■ Task to complete: Among the entries below, only the lines starting at the one with "MATRIX pin CLK: D4 -> A0" and ending at the one with "SCALE pin SCK: A3 -> D7", both included, are to be printed exactly.

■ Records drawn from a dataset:
---------------
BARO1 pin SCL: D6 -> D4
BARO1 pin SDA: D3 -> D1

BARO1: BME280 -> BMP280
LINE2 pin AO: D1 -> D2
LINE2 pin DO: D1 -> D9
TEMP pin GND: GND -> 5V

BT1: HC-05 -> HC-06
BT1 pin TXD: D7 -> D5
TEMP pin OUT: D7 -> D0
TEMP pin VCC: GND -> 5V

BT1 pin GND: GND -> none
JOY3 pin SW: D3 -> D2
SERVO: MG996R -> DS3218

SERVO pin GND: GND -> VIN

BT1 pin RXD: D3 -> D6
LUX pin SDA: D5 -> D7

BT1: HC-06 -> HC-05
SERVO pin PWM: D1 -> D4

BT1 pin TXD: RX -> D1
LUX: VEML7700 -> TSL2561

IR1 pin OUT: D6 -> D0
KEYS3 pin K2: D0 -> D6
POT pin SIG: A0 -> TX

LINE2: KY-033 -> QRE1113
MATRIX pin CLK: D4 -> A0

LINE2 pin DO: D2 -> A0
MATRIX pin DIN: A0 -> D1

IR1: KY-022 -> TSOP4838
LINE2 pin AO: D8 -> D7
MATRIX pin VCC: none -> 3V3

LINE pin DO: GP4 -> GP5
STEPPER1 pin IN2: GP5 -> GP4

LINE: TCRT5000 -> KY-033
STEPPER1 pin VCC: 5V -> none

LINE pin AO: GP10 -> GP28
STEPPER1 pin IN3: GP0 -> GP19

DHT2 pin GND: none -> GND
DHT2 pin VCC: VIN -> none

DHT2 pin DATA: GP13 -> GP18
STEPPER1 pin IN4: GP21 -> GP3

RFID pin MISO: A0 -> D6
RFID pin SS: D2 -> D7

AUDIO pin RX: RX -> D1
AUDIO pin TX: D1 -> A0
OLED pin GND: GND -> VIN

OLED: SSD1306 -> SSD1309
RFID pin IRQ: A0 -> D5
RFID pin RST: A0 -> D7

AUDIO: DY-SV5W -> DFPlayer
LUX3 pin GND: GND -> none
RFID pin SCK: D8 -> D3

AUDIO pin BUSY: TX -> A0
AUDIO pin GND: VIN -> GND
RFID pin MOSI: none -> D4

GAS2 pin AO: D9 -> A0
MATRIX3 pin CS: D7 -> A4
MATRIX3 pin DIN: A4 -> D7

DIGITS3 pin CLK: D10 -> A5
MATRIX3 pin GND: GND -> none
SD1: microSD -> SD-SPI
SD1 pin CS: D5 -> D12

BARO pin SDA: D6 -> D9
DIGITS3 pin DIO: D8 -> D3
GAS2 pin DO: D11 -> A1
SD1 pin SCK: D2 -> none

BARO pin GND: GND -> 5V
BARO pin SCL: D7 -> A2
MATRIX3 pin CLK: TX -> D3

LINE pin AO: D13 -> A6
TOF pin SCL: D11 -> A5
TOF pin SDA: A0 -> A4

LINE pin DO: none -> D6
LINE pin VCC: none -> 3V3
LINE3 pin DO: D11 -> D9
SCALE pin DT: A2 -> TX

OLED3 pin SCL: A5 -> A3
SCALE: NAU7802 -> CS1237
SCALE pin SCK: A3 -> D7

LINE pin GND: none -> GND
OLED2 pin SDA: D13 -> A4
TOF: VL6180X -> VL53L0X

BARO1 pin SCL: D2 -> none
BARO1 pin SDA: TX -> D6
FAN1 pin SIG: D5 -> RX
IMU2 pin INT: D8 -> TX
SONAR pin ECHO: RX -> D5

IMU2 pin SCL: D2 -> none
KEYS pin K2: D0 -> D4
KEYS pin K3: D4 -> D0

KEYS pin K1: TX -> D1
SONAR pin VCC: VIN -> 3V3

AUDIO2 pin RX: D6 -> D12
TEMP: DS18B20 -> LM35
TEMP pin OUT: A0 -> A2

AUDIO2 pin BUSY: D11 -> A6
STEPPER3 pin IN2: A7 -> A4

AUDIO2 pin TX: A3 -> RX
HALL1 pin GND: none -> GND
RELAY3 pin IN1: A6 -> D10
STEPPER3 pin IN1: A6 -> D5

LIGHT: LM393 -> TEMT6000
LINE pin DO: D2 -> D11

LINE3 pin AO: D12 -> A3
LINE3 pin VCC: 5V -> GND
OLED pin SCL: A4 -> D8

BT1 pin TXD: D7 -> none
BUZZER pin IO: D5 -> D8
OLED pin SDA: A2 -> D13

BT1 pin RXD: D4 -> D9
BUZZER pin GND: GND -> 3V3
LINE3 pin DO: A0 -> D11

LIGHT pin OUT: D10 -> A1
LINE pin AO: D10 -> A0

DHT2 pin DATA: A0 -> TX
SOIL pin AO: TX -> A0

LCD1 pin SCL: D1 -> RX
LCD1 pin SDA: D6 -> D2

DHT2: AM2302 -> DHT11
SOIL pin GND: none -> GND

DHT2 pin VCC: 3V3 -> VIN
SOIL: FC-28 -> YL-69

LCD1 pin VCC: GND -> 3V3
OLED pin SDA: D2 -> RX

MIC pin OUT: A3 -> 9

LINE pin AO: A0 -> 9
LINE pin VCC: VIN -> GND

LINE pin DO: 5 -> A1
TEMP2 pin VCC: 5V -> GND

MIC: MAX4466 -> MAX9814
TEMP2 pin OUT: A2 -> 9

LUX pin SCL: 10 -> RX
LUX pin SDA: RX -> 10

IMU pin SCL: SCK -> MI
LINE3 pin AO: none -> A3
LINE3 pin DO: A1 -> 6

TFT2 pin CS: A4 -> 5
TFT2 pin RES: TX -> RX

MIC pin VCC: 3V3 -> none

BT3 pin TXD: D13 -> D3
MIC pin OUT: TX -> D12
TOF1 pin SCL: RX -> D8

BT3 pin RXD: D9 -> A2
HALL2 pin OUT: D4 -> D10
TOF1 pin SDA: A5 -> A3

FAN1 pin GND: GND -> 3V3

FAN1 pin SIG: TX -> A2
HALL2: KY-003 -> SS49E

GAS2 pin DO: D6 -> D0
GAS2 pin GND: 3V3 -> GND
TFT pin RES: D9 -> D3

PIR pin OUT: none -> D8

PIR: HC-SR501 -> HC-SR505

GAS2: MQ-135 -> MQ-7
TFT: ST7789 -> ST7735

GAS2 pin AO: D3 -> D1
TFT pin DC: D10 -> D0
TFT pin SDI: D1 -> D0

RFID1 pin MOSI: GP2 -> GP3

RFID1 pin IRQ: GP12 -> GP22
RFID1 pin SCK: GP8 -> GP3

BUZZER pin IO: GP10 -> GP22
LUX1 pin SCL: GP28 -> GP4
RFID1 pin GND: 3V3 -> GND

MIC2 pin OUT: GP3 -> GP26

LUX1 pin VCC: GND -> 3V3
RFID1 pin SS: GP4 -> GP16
---------------
■ Response to the task:
MATRIX pin CLK: D4 -> A0

LINE2 pin DO: D2 -> A0
MATRIX pin DIN: A0 -> D1

IR1: KY-022 -> TSOP4838
LINE2 pin AO: D8 -> D7
MATRIX pin VCC: none -> 3V3

LINE pin DO: GP4 -> GP5
STEPPER1 pin IN2: GP5 -> GP4

LINE: TCRT5000 -> KY-033
STEPPER1 pin VCC: 5V -> none

LINE pin AO: GP10 -> GP28
STEPPER1 pin IN3: GP0 -> GP19

DHT2 pin GND: none -> GND
DHT2 pin VCC: VIN -> none

DHT2 pin DATA: GP13 -> GP18
STEPPER1 pin IN4: GP21 -> GP3

RFID pin MISO: A0 -> D6
RFID pin SS: D2 -> D7

AUDIO pin RX: RX -> D1
AUDIO pin TX: D1 -> A0
OLED pin GND: GND -> VIN

OLED: SSD1306 -> SSD1309
RFID pin IRQ: A0 -> D5
RFID pin RST: A0 -> D7

AUDIO: DY-SV5W -> DFPlayer
LUX3 pin GND: GND -> none
RFID pin SCK: D8 -> D3

AUDIO pin BUSY: TX -> A0
AUDIO pin GND: VIN -> GND
RFID pin MOSI: none -> D4

GAS2 pin AO: D9 -> A0
MATRIX3 pin CS: D7 -> A4
MATRIX3 pin DIN: A4 -> D7

DIGITS3 pin CLK: D10 -> A5
MATRIX3 pin GND: GND -> none
SD1: microSD -> SD-SPI
SD1 pin CS: D5 -> D12

BARO pin SDA: D6 -> D9
DIGITS3 pin DIO: D8 -> D3
GAS2 pin DO: D11 -> A1
SD1 pin SCK: D2 -> none

BARO pin GND: GND -> 5V
BARO pin SCL: D7 -> A2
MATRIX3 pin CLK: TX -> D3

LINE pin AO: D13 -> A6
TOF pin SCL: D11 -> A5
TOF pin SDA: A0 -> A4

LINE pin DO: none -> D6
LINE pin VCC: none -> 3V3
LINE3 pin DO: D11 -> D9
SCALE pin DT: A2 -> TX

OLED3 pin SCL: A5 -> A3
SCALE: NAU7802 -> CS1237
SCALE pin SCK: A3 -> D7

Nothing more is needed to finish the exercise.